**What you have to do**
When copying the data below, keep only the lines from the one with "green ellipse: (62, 152)" through the one with "gray pentagon: (105, 52) -> (143, 86), moved", word for word, and skip the pictures.

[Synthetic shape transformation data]
>>>

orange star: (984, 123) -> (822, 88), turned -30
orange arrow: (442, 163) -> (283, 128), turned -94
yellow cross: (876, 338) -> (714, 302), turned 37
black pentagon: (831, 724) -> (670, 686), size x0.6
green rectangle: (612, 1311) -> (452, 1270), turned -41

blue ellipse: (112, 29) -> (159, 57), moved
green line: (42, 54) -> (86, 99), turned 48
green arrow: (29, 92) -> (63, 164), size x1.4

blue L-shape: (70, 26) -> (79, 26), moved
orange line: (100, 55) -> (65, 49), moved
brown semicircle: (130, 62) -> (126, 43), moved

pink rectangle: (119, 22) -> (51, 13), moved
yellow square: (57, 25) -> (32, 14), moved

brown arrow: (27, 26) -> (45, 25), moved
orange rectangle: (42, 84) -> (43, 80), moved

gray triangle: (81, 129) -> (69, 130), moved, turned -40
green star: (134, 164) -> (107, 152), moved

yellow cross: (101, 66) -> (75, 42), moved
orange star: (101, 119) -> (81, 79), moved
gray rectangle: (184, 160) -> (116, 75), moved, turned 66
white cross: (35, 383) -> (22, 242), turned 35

<<<
>>>

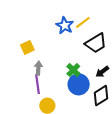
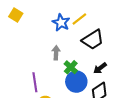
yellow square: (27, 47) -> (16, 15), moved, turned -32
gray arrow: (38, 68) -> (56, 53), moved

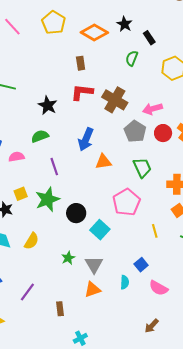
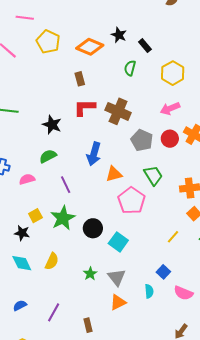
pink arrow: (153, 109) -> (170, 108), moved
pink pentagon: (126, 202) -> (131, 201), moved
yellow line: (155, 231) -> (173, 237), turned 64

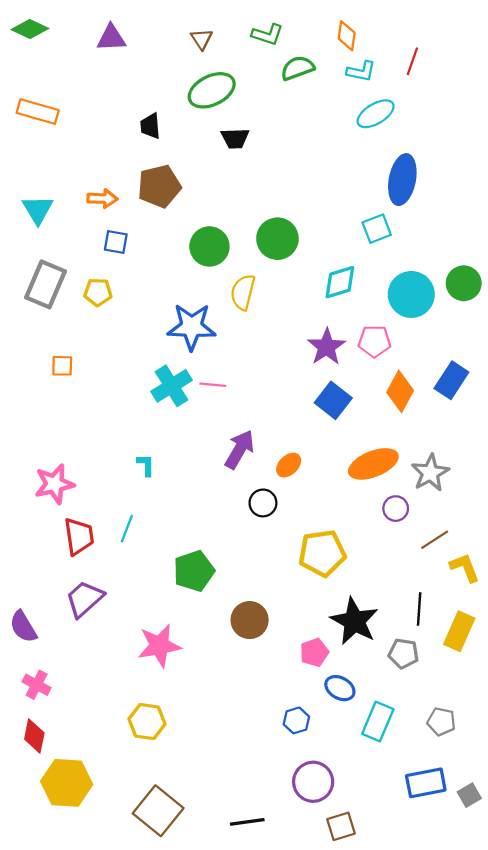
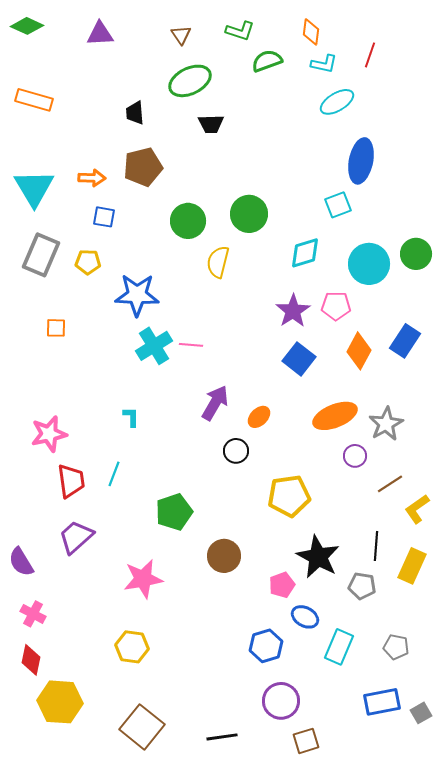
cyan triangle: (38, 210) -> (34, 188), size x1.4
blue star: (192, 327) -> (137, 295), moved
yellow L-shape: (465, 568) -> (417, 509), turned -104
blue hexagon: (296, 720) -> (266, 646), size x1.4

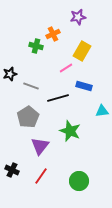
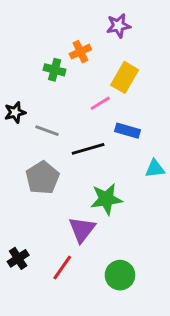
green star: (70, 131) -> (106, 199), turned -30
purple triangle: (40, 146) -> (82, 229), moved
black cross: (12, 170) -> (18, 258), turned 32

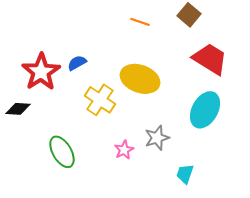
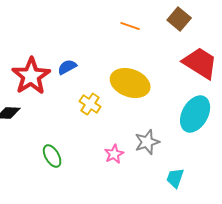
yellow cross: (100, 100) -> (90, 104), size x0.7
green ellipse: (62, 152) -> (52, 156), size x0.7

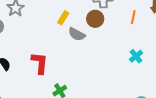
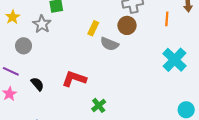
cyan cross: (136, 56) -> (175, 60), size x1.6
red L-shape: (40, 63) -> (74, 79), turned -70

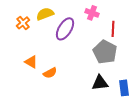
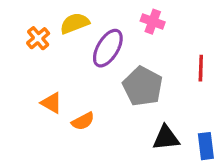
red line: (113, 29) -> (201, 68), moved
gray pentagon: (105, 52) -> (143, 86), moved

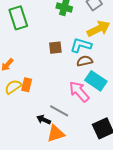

<<<

**Answer box**
green ellipse: (62, 152) -> (52, 156), size x0.7

cyan cross: (136, 56) -> (175, 60), size x1.6
red L-shape: (40, 63) -> (74, 79), turned -70

red line: (113, 29) -> (201, 68), moved
gray pentagon: (105, 52) -> (143, 86), moved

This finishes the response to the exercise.